▶ [Goal]
Which lines of the listing below contain the string "BarNumber", matched with case counting? Pick out each one and copy it in full.

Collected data
===============

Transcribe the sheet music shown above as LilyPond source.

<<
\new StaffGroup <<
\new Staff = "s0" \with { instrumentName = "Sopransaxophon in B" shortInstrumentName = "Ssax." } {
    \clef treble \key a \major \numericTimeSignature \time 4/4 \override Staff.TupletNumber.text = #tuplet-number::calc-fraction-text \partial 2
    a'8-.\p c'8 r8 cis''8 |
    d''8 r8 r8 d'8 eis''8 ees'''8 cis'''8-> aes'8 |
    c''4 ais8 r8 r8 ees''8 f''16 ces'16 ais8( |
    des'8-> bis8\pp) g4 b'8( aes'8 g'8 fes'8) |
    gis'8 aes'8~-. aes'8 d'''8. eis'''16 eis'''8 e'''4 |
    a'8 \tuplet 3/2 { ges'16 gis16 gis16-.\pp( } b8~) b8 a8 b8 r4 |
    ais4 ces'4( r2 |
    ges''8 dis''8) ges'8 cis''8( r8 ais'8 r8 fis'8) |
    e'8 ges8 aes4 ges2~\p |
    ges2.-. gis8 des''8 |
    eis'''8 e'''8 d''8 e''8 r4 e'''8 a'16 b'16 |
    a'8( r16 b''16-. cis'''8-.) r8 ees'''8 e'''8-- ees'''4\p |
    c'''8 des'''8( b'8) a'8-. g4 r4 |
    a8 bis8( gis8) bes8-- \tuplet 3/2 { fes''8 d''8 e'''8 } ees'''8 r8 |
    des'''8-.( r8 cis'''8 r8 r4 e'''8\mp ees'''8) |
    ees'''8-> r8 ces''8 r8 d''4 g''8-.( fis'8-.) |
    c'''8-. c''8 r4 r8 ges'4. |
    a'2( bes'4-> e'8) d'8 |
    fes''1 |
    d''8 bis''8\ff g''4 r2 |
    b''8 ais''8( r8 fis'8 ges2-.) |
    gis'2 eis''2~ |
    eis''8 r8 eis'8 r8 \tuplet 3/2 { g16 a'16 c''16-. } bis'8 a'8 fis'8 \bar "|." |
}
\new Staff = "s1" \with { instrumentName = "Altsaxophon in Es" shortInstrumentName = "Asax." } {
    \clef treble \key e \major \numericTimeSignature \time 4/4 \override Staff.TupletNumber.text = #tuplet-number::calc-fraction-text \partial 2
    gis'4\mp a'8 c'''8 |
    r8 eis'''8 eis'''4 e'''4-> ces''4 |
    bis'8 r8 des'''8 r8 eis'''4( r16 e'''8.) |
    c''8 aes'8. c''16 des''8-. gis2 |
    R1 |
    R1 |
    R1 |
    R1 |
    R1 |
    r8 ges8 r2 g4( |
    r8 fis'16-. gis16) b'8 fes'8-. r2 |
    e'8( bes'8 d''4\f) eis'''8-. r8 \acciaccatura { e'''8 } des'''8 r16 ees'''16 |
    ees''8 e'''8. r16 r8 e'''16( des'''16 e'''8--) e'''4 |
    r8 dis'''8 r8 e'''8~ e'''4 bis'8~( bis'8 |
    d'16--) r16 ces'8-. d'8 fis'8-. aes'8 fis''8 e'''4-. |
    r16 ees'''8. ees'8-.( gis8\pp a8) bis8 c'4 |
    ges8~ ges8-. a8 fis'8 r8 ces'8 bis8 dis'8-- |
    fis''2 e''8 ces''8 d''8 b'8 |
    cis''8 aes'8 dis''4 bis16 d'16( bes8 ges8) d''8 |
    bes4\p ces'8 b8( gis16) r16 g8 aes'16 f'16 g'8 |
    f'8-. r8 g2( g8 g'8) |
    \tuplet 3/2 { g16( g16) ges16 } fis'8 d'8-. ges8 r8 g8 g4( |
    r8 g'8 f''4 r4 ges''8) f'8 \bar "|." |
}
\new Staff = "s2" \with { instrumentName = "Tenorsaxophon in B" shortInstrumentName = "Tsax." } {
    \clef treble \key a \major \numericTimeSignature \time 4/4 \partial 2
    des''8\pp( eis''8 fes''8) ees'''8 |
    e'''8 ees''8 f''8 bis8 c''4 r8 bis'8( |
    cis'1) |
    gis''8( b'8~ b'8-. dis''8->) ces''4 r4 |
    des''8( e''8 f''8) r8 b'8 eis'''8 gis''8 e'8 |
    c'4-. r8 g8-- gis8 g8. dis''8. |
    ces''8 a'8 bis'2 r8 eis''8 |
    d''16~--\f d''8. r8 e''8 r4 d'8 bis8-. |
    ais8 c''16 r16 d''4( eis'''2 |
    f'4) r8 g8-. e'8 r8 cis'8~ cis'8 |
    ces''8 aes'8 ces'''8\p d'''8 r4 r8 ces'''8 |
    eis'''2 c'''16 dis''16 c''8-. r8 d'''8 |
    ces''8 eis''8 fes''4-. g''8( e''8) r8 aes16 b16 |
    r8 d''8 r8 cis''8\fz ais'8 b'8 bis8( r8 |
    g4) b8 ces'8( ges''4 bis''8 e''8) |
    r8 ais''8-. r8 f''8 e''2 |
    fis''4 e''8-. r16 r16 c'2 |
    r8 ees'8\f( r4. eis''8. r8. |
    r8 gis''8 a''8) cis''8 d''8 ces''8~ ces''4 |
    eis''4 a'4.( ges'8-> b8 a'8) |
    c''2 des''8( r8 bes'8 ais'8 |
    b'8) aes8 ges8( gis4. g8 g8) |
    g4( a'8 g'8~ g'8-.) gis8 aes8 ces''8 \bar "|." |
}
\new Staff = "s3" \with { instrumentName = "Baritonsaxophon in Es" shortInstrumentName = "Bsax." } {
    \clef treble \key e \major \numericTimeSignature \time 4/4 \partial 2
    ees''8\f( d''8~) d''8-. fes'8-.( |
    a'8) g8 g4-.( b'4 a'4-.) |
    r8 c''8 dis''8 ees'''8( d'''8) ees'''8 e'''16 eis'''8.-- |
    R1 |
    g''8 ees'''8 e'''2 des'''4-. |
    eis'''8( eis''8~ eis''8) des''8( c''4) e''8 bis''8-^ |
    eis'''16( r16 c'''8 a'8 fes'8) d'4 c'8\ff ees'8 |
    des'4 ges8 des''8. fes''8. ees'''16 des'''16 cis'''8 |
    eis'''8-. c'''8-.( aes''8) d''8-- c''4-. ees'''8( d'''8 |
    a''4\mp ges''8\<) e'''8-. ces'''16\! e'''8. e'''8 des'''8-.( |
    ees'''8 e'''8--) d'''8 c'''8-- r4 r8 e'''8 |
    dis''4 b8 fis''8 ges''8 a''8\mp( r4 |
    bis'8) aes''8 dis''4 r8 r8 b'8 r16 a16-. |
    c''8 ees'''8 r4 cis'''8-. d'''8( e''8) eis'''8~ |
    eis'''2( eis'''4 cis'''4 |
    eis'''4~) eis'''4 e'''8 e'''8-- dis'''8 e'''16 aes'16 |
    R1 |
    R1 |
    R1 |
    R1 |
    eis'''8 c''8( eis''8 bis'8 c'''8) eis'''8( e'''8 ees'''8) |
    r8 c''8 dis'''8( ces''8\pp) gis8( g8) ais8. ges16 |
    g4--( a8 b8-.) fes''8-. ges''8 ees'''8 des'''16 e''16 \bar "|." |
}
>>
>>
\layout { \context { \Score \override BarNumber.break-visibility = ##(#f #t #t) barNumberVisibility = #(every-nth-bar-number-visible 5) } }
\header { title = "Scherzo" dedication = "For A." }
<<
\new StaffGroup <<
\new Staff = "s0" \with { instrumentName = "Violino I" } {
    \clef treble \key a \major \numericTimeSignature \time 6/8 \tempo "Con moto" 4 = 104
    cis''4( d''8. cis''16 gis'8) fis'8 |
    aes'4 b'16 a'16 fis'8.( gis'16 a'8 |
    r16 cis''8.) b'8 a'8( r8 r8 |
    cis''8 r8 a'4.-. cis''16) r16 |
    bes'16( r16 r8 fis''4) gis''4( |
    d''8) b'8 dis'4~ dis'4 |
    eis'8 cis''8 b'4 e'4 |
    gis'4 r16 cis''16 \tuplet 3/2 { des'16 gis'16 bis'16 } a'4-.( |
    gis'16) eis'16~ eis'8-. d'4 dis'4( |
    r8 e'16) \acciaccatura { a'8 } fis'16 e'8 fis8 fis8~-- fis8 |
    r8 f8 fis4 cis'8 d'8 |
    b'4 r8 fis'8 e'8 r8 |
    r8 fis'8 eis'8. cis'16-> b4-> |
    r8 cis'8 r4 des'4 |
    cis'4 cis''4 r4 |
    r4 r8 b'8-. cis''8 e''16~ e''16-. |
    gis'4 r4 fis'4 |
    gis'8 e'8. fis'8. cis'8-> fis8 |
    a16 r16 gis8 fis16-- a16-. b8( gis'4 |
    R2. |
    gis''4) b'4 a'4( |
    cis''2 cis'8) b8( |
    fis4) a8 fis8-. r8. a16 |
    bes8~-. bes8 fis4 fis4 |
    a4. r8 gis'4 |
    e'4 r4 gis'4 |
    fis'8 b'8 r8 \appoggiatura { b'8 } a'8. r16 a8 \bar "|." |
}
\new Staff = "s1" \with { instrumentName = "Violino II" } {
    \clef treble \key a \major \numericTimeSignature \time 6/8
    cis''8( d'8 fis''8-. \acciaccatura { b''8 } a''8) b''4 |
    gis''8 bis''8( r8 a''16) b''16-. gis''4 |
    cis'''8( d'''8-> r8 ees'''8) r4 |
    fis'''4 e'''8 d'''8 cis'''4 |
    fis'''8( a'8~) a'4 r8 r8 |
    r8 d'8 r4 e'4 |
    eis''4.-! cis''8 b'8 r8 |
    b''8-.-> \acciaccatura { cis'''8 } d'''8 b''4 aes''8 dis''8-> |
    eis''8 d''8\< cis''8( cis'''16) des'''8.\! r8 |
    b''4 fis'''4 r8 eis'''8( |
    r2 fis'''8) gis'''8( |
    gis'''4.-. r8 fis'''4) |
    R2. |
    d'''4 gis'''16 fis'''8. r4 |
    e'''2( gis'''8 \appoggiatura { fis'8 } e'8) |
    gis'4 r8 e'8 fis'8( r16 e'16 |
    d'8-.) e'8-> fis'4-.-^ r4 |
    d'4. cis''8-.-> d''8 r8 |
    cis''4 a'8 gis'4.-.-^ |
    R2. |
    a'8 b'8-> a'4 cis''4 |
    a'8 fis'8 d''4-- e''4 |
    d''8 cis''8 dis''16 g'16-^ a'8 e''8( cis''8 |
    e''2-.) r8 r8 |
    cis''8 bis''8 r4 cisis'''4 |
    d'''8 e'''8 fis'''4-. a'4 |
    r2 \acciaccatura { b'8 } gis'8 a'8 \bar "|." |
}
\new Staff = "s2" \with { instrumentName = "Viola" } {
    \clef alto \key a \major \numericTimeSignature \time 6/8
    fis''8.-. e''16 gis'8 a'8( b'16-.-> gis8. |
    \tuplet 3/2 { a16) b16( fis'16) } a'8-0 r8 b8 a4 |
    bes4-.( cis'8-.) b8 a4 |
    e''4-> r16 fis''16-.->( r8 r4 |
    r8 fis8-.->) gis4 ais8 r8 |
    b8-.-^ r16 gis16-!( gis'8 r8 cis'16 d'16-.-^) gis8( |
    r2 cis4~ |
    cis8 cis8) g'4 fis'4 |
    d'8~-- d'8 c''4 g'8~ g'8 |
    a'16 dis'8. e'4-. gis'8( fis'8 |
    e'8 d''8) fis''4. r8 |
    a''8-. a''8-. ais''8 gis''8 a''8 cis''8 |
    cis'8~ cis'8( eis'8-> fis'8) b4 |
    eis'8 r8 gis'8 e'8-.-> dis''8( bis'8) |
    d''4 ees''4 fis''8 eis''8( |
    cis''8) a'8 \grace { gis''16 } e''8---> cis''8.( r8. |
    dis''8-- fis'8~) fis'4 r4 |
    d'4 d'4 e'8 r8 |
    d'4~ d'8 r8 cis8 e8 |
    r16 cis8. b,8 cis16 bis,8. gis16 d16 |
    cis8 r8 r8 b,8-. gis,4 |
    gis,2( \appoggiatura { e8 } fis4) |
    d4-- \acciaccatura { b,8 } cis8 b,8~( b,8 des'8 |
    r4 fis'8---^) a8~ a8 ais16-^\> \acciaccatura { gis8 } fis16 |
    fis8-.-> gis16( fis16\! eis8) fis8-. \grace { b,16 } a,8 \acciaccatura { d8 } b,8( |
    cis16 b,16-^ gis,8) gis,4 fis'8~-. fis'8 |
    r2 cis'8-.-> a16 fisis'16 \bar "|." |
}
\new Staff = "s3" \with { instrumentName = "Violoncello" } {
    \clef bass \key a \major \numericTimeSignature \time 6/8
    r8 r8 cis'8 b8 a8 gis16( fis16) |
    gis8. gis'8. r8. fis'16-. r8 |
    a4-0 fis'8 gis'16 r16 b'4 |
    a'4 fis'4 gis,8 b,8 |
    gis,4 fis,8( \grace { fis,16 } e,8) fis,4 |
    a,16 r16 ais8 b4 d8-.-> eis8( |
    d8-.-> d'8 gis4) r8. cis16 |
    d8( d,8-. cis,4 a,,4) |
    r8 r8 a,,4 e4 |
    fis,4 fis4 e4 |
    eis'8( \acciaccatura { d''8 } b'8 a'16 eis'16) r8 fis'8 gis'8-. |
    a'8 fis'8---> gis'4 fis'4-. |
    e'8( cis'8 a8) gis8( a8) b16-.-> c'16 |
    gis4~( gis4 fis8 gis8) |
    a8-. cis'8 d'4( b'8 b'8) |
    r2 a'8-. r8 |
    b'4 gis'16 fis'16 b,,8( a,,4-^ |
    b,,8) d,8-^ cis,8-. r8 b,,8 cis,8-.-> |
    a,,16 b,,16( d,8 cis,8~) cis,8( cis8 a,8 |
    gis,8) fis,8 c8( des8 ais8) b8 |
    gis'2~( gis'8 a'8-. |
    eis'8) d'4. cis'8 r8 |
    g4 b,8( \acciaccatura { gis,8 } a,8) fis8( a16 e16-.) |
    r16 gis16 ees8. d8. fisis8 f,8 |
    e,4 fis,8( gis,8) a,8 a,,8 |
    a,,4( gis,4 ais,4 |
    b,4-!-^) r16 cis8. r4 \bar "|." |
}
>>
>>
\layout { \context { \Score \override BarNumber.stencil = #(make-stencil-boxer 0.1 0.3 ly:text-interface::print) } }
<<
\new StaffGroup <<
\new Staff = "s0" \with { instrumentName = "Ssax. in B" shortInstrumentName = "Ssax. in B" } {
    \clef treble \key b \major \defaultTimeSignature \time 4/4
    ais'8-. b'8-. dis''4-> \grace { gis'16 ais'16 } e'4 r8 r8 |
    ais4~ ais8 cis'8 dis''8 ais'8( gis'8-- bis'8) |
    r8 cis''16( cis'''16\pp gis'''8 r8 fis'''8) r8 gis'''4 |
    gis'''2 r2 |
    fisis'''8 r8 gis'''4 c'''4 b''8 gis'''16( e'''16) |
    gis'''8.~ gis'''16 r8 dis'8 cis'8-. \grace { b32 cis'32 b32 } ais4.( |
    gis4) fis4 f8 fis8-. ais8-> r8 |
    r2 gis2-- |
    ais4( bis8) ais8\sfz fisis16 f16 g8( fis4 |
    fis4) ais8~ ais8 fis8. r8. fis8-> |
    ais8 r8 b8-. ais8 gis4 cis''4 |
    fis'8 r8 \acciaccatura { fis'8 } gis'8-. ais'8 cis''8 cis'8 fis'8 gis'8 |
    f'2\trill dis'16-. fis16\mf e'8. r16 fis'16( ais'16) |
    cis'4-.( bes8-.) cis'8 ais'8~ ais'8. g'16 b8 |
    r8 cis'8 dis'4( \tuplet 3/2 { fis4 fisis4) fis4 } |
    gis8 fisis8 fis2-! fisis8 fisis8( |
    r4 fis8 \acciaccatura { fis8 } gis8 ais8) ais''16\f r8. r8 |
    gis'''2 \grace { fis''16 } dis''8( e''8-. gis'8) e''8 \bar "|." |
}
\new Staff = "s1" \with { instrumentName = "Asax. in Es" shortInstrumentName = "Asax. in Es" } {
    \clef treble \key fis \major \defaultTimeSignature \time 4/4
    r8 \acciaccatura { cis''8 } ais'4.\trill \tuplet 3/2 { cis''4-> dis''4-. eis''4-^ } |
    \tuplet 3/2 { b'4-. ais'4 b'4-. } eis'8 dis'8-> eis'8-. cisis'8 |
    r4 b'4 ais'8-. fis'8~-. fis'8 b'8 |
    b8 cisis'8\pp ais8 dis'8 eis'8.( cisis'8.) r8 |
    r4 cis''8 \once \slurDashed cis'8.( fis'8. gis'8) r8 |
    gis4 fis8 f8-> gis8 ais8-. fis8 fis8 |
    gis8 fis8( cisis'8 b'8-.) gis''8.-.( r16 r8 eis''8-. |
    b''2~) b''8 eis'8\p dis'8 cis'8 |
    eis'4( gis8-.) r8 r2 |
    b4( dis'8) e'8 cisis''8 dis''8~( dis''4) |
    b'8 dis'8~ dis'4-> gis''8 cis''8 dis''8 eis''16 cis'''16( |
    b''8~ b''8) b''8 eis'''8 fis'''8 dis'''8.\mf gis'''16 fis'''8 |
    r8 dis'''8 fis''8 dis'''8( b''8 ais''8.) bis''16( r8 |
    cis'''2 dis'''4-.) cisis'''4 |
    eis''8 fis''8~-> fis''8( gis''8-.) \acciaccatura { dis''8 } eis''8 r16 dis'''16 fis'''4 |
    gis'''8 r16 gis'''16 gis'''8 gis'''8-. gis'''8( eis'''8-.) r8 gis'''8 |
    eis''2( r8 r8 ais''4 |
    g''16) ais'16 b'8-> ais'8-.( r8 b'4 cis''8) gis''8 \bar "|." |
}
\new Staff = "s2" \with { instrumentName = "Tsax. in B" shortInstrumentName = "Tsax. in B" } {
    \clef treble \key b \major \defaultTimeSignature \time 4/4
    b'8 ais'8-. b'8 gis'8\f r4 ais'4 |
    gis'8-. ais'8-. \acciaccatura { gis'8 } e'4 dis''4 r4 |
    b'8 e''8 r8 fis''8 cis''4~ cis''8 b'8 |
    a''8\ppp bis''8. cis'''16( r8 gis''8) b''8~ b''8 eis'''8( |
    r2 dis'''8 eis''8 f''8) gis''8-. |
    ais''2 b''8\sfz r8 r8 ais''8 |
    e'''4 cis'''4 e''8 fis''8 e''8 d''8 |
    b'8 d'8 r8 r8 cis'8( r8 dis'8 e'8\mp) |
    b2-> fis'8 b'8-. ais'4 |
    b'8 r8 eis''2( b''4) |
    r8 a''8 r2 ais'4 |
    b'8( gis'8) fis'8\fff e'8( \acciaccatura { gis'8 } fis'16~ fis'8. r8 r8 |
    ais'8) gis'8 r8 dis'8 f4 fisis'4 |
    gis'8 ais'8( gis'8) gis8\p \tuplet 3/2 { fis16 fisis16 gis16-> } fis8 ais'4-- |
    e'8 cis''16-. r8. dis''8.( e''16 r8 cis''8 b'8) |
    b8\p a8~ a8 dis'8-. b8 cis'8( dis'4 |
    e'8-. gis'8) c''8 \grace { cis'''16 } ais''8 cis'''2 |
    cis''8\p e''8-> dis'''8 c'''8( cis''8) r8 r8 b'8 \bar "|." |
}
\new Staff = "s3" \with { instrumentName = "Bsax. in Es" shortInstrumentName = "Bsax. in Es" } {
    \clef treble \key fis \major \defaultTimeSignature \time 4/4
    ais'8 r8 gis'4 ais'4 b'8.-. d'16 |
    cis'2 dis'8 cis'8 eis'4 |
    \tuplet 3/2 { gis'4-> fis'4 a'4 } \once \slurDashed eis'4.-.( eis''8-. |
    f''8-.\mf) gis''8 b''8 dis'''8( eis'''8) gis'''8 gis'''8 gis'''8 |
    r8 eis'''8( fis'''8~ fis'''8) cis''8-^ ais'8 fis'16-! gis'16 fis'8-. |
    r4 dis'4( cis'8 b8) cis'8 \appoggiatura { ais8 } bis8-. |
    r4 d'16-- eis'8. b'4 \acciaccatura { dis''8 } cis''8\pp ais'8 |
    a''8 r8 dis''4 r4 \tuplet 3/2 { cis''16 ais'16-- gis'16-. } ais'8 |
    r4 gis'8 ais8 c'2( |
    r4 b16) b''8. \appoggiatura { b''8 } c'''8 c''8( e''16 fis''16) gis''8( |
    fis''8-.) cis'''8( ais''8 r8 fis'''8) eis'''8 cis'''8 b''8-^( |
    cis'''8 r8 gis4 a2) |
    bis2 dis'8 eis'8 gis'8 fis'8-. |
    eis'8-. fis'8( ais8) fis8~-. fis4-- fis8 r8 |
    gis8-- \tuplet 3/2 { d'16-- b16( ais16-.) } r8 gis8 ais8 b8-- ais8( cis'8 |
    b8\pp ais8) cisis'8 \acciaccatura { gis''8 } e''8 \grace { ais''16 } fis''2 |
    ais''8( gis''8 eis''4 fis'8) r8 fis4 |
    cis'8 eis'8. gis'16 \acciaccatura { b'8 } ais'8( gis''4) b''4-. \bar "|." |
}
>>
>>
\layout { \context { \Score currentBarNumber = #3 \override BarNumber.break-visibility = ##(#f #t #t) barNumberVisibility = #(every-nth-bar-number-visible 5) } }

===============

▶ [Result of this task]
\layout { \context { \Score \override BarNumber.break-visibility = ##(#f #t #t) barNumberVisibility = #(every-nth-bar-number-visible 5) } }
\layout { \context { \Score \override BarNumber.stencil = #(make-stencil-boxer 0.1 0.3 ly:text-interface::print) } }
\layout { \context { \Score currentBarNumber = #3 \override BarNumber.break-visibility = ##(#f #t #t) barNumberVisibility = #(every-nth-bar-number-visible 5) } }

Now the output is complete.